WHAT THE TASK REQUIRES
Write out every line of the material below again, word for word, without changing anything.

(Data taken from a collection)
■ ■ ■
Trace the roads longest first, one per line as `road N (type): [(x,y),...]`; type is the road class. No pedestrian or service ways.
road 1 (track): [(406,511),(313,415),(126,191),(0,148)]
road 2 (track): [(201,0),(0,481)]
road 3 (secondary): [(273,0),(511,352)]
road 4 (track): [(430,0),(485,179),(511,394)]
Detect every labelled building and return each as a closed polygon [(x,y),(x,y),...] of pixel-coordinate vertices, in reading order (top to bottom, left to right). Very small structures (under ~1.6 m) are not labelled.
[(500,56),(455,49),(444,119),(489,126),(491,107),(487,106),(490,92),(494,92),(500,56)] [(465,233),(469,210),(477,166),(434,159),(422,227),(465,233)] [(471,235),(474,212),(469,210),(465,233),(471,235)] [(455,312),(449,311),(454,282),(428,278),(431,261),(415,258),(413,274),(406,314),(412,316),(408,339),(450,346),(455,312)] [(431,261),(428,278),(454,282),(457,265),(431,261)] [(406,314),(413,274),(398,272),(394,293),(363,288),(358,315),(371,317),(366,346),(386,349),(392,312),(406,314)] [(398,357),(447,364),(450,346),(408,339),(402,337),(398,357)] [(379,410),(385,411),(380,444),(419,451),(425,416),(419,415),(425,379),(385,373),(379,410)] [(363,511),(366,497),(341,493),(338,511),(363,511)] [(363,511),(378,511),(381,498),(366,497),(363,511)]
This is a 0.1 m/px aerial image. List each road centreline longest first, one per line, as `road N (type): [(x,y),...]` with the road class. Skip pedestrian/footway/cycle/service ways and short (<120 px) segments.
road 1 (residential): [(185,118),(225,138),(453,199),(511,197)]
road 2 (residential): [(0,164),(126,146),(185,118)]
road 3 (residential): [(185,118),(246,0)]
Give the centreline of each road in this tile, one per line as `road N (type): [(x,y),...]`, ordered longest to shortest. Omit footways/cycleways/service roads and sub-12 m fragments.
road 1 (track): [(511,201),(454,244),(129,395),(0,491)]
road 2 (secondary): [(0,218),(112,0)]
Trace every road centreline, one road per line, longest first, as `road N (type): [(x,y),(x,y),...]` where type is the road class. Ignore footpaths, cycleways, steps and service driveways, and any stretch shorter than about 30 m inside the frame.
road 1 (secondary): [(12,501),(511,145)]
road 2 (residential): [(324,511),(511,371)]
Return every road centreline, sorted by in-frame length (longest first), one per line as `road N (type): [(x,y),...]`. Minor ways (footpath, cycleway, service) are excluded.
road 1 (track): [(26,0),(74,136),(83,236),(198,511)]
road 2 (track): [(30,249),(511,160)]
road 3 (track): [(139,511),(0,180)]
■ ■ ■
WRITTEN RESPONSE
Trace the roads longest first, one per line as `road N (type): [(x,y),...]`; type is the road class. No pedestrian or service ways.
road 1 (track): [(406,511),(313,415),(126,191),(0,148)]
road 2 (track): [(201,0),(0,481)]
road 3 (secondary): [(273,0),(511,352)]
road 4 (track): [(430,0),(485,179),(511,394)]
Detect every labelled building and return each as a closed polygon [(x,y),(x,y),...] of pixel-coordinate vertices, in reading order (top to bottom, left to right). Very small structures (under ~1.6 m) are not labelled.
[(500,56),(455,49),(444,119),(489,126),(491,107),(487,106),(490,92),(494,92),(500,56)] [(465,233),(469,210),(477,166),(434,159),(422,227),(465,233)] [(471,235),(474,212),(469,210),(465,233),(471,235)] [(455,312),(449,311),(454,282),(428,278),(431,261),(415,258),(413,274),(406,314),(412,316),(408,339),(450,346),(455,312)] [(431,261),(428,278),(454,282),(457,265),(431,261)] [(406,314),(413,274),(398,272),(394,293),(363,288),(358,315),(371,317),(366,346),(386,349),(392,312),(406,314)] [(398,357),(447,364),(450,346),(408,339),(402,337),(398,357)] [(379,410),(385,411),(380,444),(419,451),(425,416),(419,415),(425,379),(385,373),(379,410)] [(363,511),(366,497),(341,493),(338,511),(363,511)] [(363,511),(378,511),(381,498),(366,497),(363,511)]
This is a 0.1 m/px aerial image. List each road centreline longest first, one per line, as `road N (type): [(x,y),...]` with the road class. Skip pedestrian/footway/cycle/service ways and short (<120 px) segments.
road 1 (residential): [(185,118),(225,138),(453,199),(511,197)]
road 2 (residential): [(0,164),(126,146),(185,118)]
road 3 (residential): [(185,118),(246,0)]
Give the centreline of each road in this tile, one per line as `road N (type): [(x,y),...]`, ordered longest to shortest. Omit footways/cycleways/service roads and sub-12 m fragments.
road 1 (track): [(511,201),(454,244),(129,395),(0,491)]
road 2 (secondary): [(0,218),(112,0)]
Trace every road centreline, one road per line, longest first, as `road N (type): [(x,y),(x,y),...]` where type is the road class. Ignore footpaths, cycleways, steps and service driveways, and any stretch shorter than about 30 m inside the frame.
road 1 (secondary): [(12,501),(511,145)]
road 2 (residential): [(324,511),(511,371)]
Return every road centreline, sorted by in-frame length (longest first), one per line as `road N (type): [(x,y),...]`. Minor ways (footpath, cycleway, service) are excluded.
road 1 (track): [(26,0),(74,136),(83,236),(198,511)]
road 2 (track): [(30,249),(511,160)]
road 3 (track): [(139,511),(0,180)]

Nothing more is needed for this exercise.